== Problem to solve ==
Your answer should contain only the lines from the top of the data below down through the one with "pink cupcake: [114,157,170,220]", transcribed exactly and without pictures; please include nothing more.

== Data under study ==
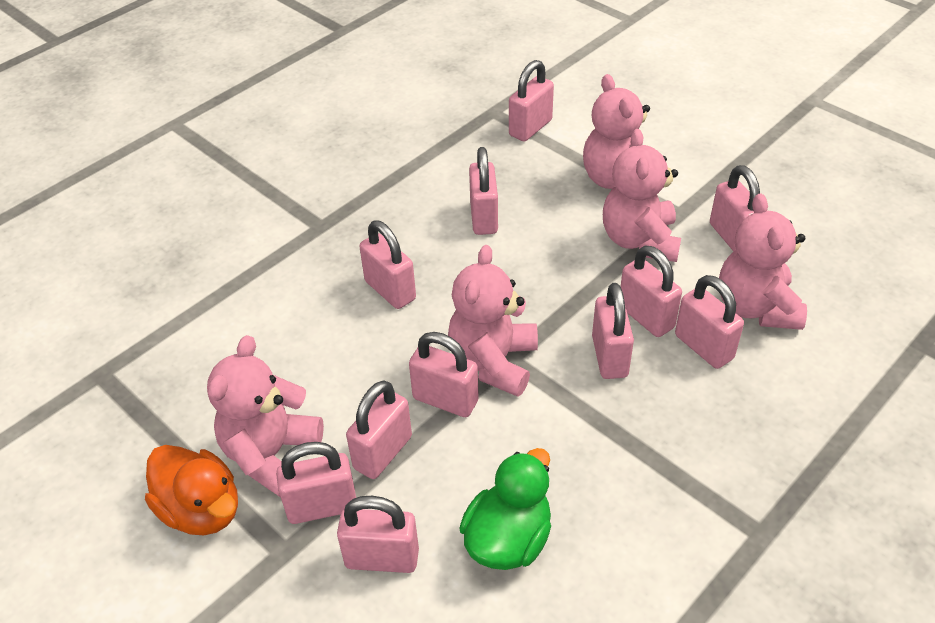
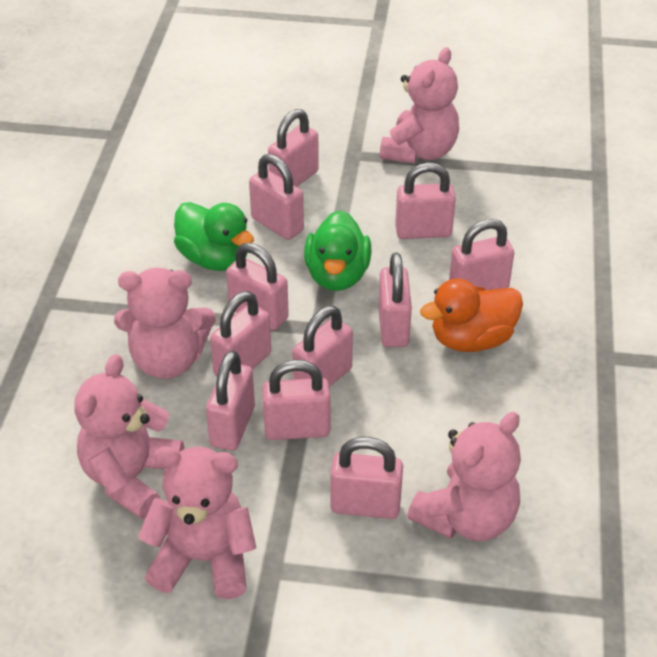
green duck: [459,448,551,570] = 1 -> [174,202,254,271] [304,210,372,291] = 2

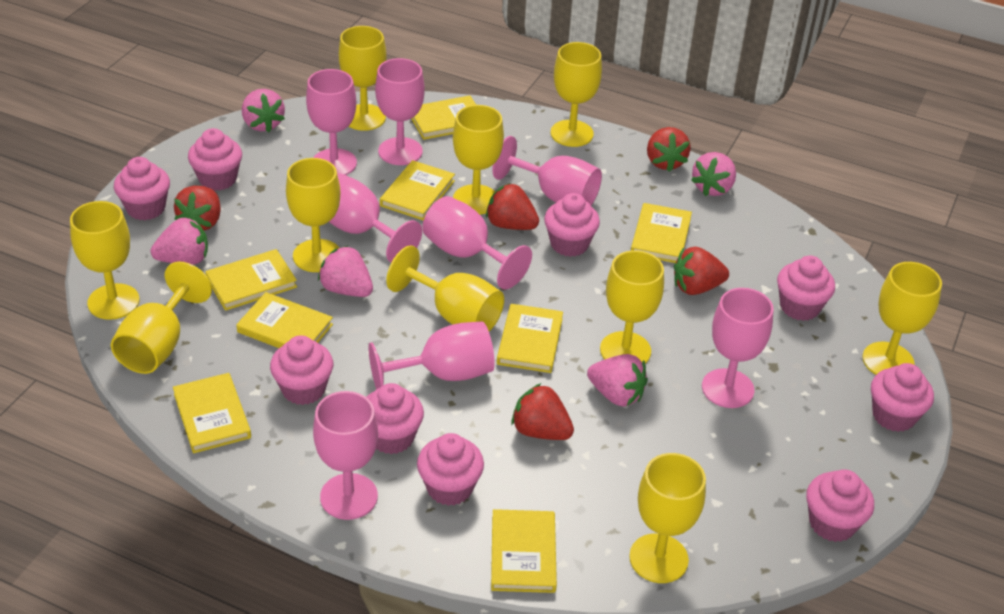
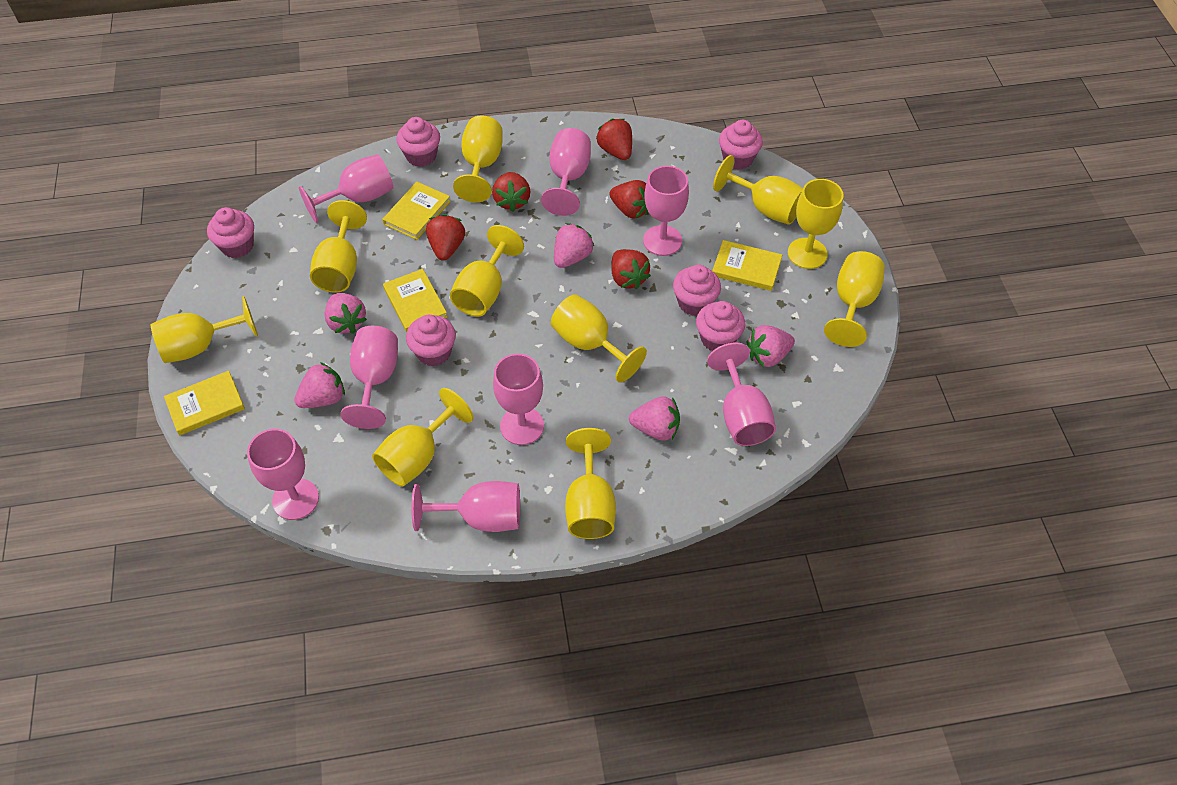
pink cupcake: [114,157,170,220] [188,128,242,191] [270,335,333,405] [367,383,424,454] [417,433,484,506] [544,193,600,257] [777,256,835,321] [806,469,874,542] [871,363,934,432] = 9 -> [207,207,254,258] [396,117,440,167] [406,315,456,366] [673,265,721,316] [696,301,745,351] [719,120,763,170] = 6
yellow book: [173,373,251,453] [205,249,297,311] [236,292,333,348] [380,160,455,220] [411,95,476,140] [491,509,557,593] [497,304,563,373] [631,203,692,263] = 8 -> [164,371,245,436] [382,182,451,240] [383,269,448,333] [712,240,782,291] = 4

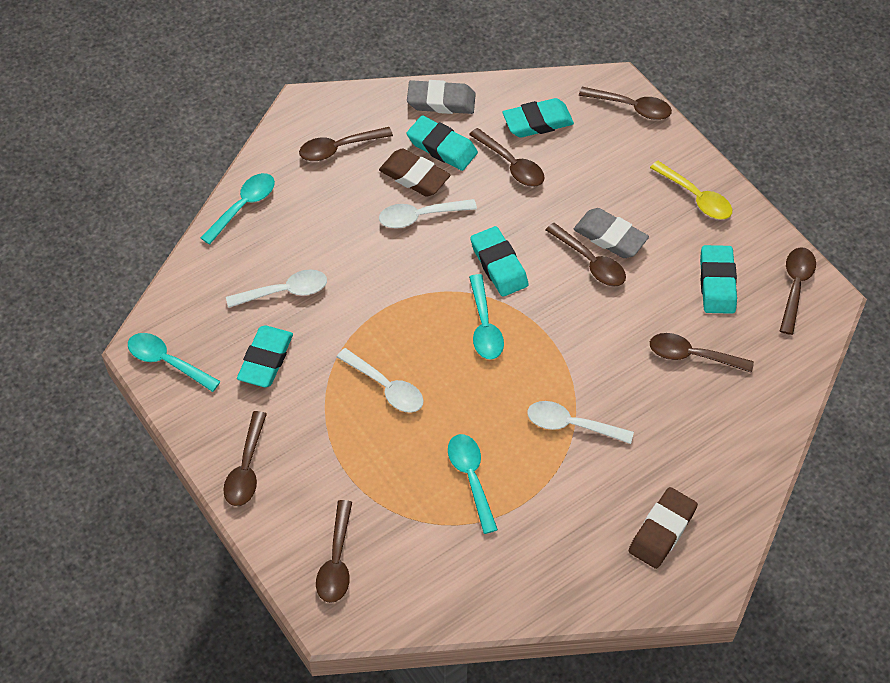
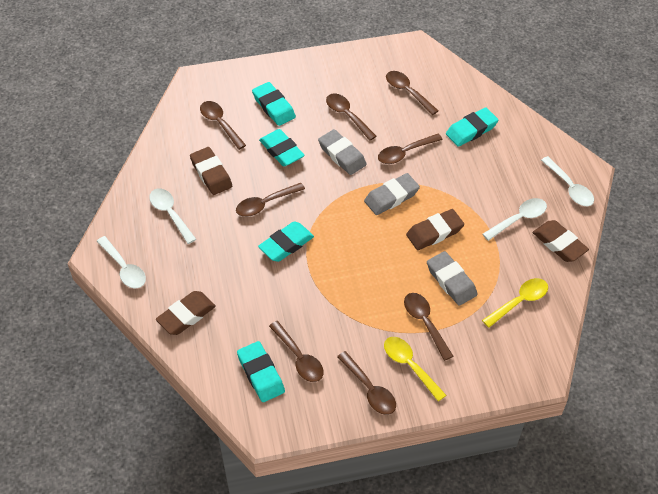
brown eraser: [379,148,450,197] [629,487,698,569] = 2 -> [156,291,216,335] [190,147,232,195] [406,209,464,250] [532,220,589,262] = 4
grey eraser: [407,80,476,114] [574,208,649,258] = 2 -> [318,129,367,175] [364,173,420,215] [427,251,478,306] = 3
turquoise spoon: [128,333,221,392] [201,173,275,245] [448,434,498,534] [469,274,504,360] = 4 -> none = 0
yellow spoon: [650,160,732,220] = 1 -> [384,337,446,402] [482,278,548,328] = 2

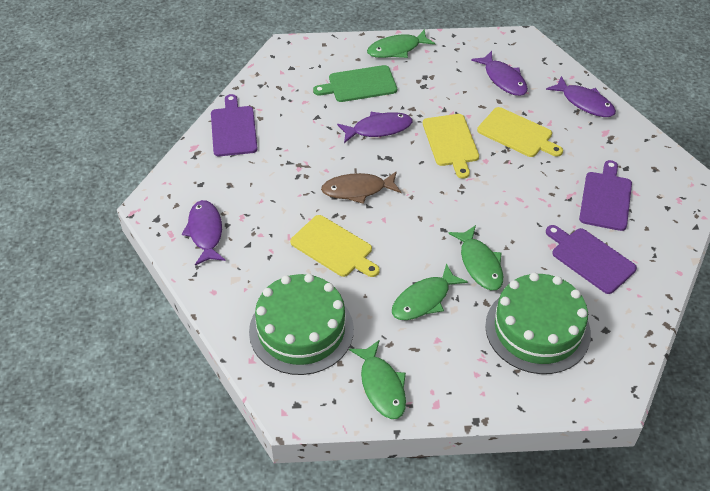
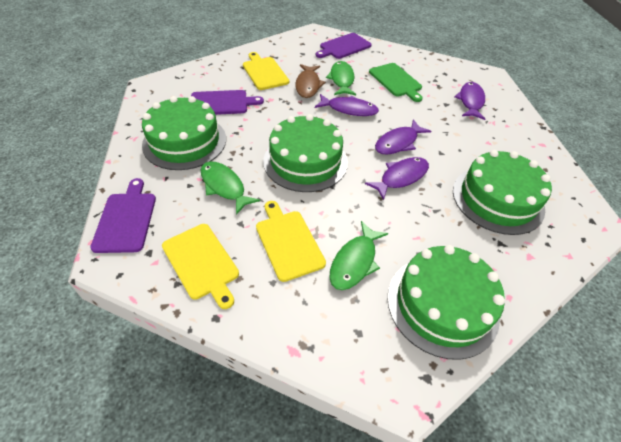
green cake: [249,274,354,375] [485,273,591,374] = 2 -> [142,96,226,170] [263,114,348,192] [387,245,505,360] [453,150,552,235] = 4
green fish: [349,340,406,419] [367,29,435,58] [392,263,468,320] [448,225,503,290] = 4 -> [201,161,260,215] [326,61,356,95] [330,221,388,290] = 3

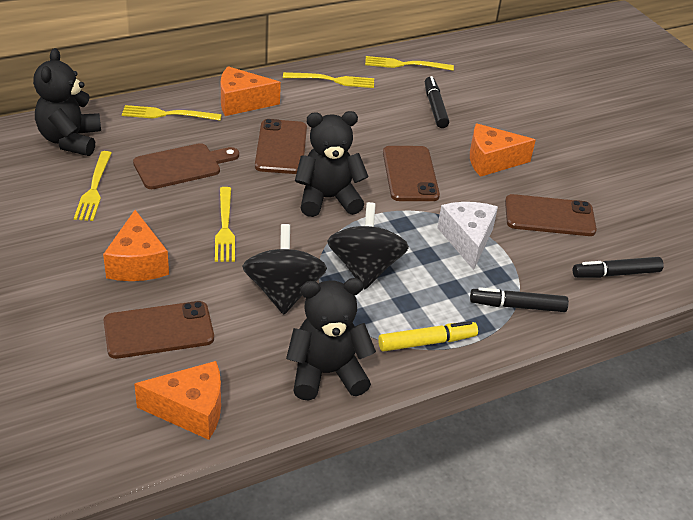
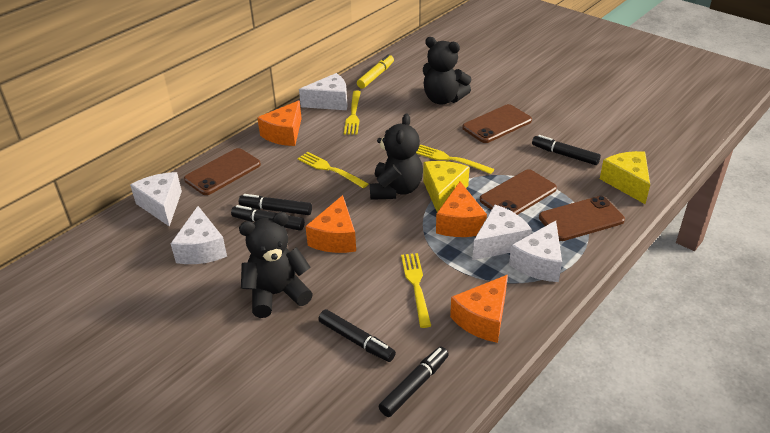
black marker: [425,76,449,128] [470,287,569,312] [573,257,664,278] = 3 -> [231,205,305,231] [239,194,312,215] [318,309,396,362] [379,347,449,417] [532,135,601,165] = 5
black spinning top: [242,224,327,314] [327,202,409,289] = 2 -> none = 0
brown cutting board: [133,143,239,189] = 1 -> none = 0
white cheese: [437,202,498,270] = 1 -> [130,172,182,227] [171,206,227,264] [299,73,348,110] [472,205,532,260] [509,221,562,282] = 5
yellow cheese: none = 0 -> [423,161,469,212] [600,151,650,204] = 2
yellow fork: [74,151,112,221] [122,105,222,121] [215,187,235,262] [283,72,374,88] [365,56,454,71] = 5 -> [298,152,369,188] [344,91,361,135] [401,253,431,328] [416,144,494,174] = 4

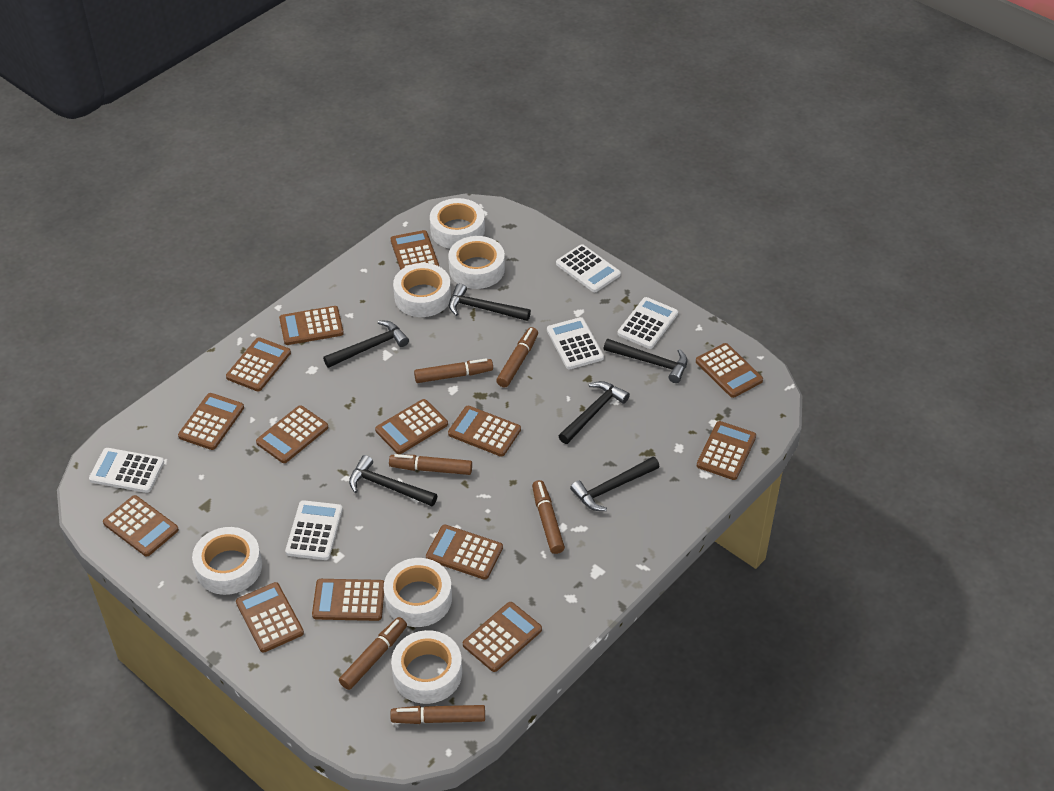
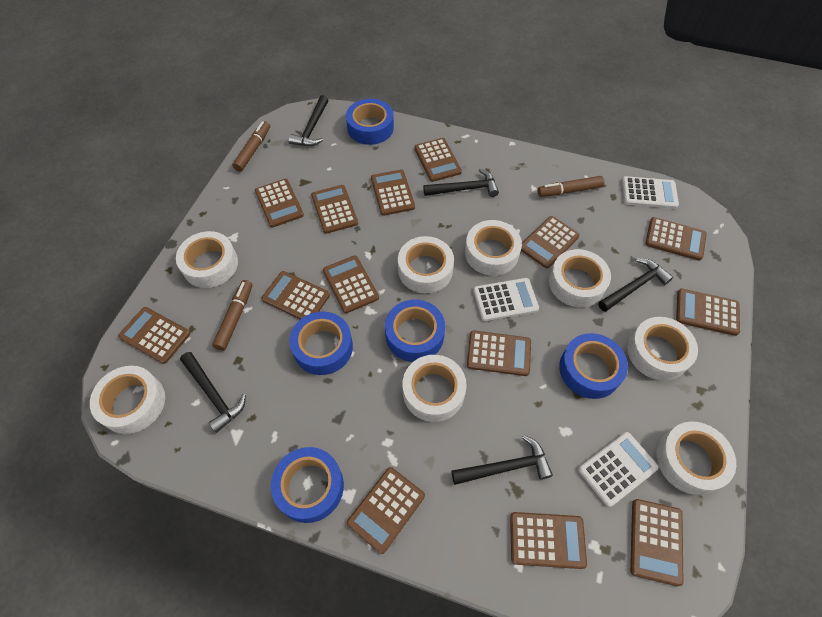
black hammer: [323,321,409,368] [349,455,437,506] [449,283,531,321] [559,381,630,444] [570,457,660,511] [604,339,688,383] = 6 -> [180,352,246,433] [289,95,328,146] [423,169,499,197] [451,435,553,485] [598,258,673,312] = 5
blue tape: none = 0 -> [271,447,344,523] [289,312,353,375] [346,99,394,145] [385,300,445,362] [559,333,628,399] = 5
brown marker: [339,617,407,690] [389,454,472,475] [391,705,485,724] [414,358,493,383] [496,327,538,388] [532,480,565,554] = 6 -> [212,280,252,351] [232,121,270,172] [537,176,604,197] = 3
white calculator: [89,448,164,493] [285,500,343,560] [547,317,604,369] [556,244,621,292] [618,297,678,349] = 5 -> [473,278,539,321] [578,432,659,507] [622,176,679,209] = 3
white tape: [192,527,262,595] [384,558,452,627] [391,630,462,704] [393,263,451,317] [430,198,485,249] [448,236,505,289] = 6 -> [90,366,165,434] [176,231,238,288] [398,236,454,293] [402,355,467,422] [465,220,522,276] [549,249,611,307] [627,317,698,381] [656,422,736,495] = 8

== Answer space ==
green duck: [459,448,551,570] = 1 -> [174,202,254,271] [304,210,372,291] = 2

pink cupcake: [114,157,170,220] [188,128,242,191] [270,335,333,405] [367,383,424,454] [417,433,484,506] [544,193,600,257] [777,256,835,321] [806,469,874,542] [871,363,934,432] = 9 -> [207,207,254,258] [396,117,440,167] [406,315,456,366] [673,265,721,316] [696,301,745,351] [719,120,763,170] = 6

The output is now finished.